**Task requirements:** Starting from the line in which "(377, 480) = (529, 244): none" appears, output every line down to the last line of the data below, exactly and without anything more.

Supplied material section start

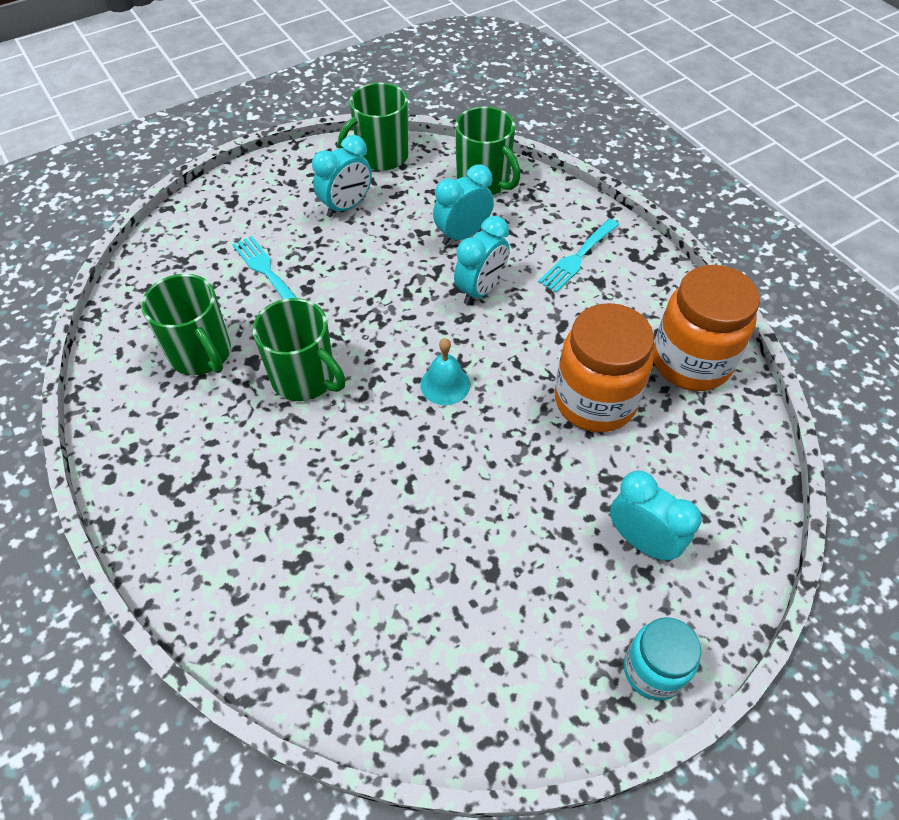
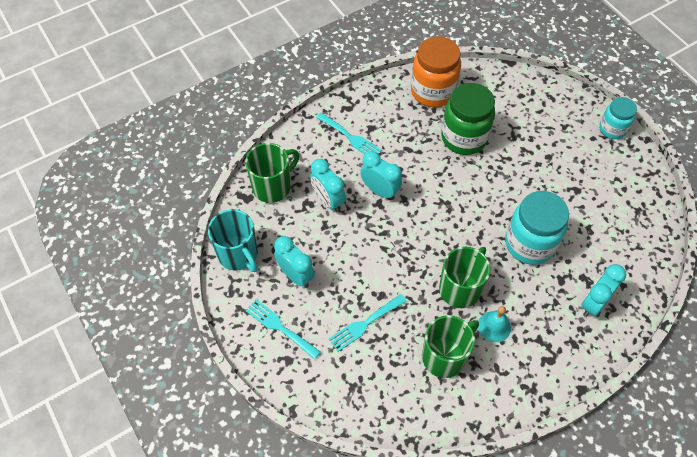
camera: 90 degrees left, 5 degrees up
(276, 194) = (280, 327): none -> turquoise fork
(377, 480) = (529, 244): none -> turquoise jar
(381, 157) = (238, 254): green mug -> turquoise mug
(445, 384) = (458, 210): turquoise bell -> turquoise bell (494, 326)
(595, 401) = (464, 138): orange jar -> green jar
(642, 541) = (548, 126): turquoise clock -> turquoise clock (593, 303)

Supplied material section end

**Result for this task:**
(377, 480) = (529, 244): none -> turquoise jar
(381, 157) = (238, 254): green mug -> turquoise mug
(445, 384) = (458, 210): turquoise bell -> turquoise bell (494, 326)
(595, 401) = (464, 138): orange jar -> green jar
(642, 541) = (548, 126): turquoise clock -> turquoise clock (593, 303)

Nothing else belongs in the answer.